Go through the lines below, tally those that include the word "amarillo", and give only the tally.
[Start of section]
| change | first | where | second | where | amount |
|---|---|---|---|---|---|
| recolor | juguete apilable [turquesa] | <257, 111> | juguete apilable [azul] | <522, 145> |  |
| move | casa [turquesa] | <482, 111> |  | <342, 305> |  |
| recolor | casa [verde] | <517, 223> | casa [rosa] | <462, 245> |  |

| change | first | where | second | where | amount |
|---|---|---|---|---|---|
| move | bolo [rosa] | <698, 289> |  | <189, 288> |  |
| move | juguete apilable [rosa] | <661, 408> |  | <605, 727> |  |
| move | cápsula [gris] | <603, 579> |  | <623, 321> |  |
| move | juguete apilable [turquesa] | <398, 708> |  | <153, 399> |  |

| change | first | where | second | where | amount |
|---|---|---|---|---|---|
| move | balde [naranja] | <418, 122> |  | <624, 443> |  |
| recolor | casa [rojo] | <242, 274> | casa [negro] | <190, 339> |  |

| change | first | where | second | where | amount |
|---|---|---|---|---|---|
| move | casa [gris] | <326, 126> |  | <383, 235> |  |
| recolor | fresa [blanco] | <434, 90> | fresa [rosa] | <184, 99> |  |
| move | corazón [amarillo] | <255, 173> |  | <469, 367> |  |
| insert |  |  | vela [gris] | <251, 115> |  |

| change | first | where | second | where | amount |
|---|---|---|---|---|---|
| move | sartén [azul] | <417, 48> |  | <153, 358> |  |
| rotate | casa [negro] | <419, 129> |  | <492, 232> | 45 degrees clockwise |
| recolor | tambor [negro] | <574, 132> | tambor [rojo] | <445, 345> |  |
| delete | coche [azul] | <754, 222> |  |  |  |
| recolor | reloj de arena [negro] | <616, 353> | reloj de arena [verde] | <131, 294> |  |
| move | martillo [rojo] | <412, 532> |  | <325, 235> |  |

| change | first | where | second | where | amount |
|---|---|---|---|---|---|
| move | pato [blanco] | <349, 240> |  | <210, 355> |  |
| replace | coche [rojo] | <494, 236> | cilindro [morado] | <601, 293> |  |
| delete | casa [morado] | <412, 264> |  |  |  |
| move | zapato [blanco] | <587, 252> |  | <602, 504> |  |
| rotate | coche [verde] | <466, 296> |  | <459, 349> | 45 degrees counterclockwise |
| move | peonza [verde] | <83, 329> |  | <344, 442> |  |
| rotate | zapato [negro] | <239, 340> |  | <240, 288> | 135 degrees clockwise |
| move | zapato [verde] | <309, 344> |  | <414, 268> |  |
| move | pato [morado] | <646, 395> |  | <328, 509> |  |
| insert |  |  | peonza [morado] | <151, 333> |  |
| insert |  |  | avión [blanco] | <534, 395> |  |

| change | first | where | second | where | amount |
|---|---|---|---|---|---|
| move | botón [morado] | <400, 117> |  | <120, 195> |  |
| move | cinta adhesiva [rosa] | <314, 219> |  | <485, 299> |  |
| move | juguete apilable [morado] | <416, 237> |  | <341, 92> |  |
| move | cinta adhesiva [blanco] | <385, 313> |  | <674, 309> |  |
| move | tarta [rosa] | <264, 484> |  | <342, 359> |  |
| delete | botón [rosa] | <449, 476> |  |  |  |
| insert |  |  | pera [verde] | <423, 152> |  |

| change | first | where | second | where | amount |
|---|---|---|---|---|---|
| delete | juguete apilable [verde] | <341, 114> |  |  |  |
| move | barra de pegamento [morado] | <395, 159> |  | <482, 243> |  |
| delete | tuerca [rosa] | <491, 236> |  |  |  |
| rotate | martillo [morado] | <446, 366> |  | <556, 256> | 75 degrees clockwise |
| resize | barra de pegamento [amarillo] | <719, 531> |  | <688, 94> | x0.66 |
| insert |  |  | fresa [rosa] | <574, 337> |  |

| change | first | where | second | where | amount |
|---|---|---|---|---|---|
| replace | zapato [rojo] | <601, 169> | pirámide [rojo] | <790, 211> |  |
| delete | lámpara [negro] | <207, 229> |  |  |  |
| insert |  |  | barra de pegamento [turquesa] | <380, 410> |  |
[End of section]
→ **COMPLETED TASK**
2